**EXERCISE DIRECTIONS**
Where the records below reach the line containing "T5: NPN 2N2222", start transcribing, and end with the line containing "D2: none -> diode (A GND, K AC1)", exactly and with nothing else added.

(Recorded data)
#####

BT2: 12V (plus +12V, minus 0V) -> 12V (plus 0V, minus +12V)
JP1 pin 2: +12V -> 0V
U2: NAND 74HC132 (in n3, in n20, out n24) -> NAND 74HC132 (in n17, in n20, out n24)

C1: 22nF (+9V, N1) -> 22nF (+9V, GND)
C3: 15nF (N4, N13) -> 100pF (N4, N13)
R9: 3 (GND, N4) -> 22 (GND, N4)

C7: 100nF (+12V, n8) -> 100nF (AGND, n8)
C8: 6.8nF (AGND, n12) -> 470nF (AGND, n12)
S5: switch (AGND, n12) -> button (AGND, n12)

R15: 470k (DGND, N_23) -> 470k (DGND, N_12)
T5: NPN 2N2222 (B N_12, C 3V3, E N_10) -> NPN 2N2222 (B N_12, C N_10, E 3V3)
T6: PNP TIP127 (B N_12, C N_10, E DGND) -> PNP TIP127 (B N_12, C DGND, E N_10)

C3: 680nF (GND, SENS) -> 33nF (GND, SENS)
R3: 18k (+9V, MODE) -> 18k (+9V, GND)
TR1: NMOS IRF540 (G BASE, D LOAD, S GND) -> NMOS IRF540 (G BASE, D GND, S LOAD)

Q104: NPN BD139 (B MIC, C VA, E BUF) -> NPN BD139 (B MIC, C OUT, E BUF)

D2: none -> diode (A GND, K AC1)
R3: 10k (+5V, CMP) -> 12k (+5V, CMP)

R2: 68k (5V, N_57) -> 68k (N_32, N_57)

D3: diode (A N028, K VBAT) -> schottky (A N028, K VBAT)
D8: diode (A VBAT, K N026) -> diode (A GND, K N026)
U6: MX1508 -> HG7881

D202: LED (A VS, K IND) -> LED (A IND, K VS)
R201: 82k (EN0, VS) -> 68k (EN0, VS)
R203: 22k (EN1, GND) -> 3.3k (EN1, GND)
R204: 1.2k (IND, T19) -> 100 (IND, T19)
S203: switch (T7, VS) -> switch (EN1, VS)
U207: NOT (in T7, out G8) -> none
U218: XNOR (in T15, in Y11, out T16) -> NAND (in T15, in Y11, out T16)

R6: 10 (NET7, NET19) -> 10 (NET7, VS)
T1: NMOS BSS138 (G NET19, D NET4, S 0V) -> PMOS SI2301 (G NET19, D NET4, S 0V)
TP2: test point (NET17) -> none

#####

**TASK RESULT**
T5: NPN 2N2222 (B N_12, C 3V3, E N_10) -> NPN 2N2222 (B N_12, C N_10, E 3V3)
T6: PNP TIP127 (B N_12, C N_10, E DGND) -> PNP TIP127 (B N_12, C DGND, E N_10)

C3: 680nF (GND, SENS) -> 33nF (GND, SENS)
R3: 18k (+9V, MODE) -> 18k (+9V, GND)
TR1: NMOS IRF540 (G BASE, D LOAD, S GND) -> NMOS IRF540 (G BASE, D GND, S LOAD)

Q104: NPN BD139 (B MIC, C VA, E BUF) -> NPN BD139 (B MIC, C OUT, E BUF)

D2: none -> diode (A GND, K AC1)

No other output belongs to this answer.